■ **YOUR GOAL**
The number of lines holding "buffer" is all you should give; count them in the records below.

■ **SUPPLIED RECORDS**

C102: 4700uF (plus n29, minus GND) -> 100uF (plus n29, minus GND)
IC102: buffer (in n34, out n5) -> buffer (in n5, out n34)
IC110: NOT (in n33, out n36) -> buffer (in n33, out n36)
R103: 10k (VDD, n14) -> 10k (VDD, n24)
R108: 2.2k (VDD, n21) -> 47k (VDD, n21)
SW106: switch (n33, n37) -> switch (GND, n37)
...
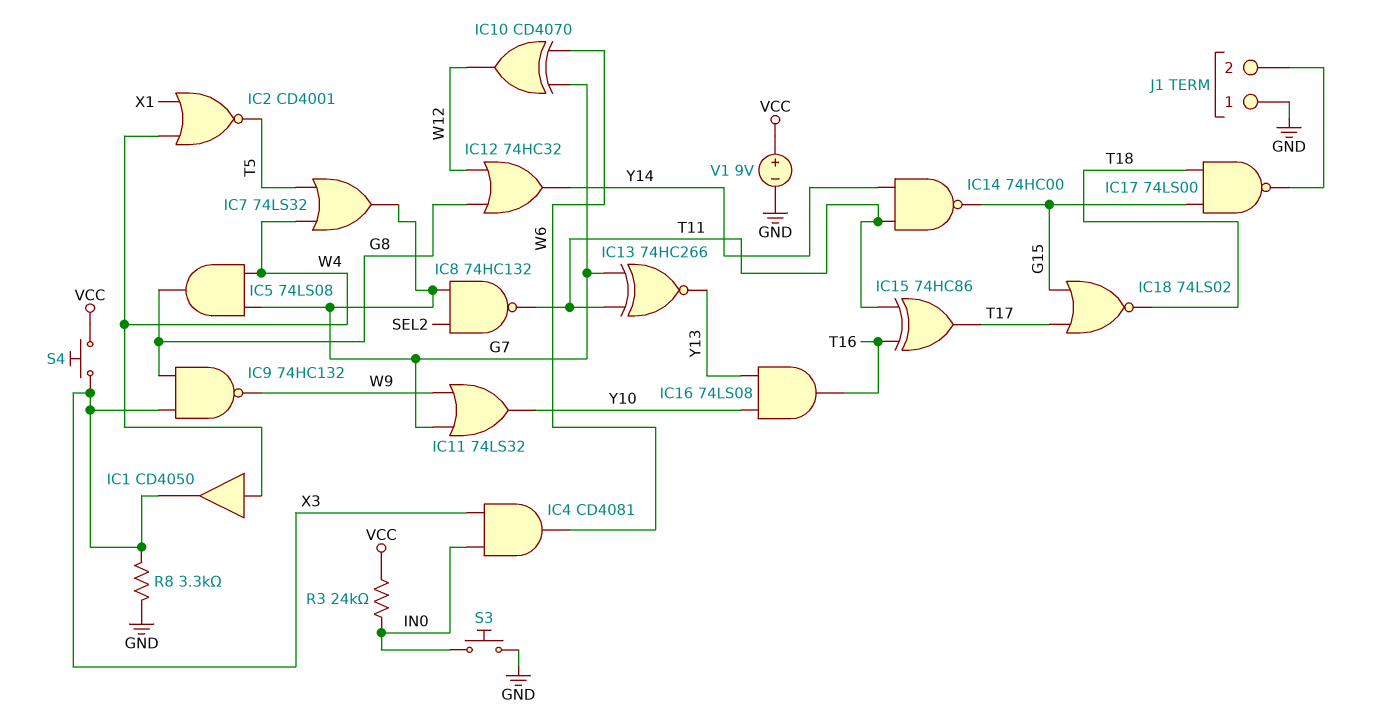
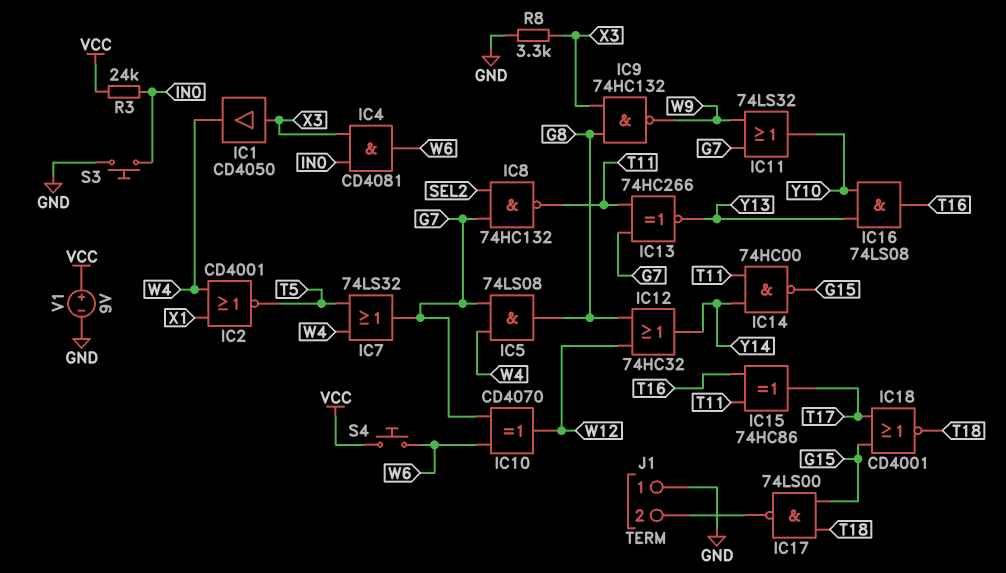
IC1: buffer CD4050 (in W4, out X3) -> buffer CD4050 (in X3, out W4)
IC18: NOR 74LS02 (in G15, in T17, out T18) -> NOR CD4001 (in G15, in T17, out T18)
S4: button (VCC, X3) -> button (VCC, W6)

■ **TASK RESULT**
3